━━━━━ Data provided ━━━━━

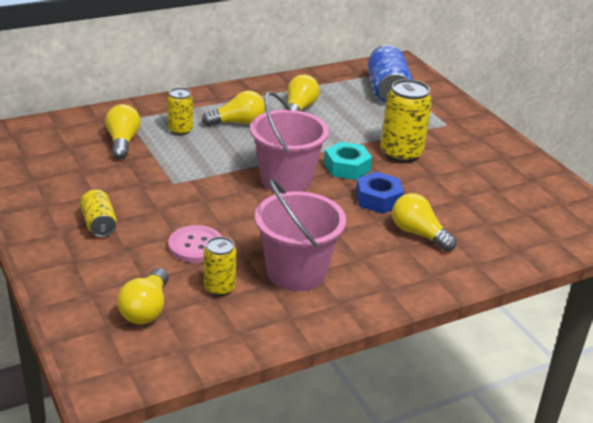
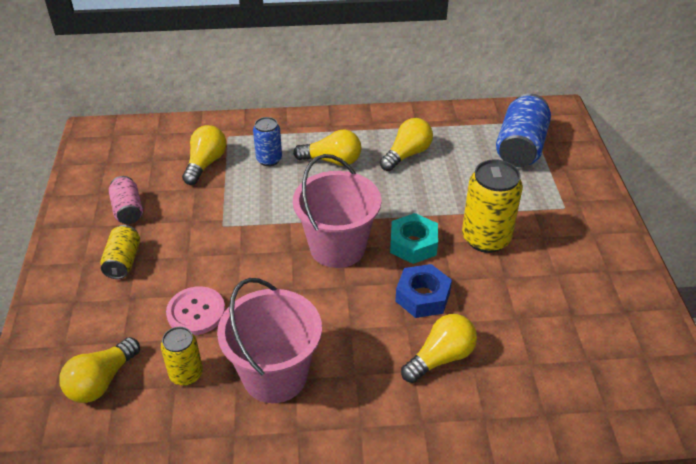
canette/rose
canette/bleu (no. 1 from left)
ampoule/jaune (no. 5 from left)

━━━━━

• The task: Look over the data above and show each line that contains "from".

• Exercise answer:
canette/bleu (no. 1 from left)
ampoule/jaune (no. 5 from left)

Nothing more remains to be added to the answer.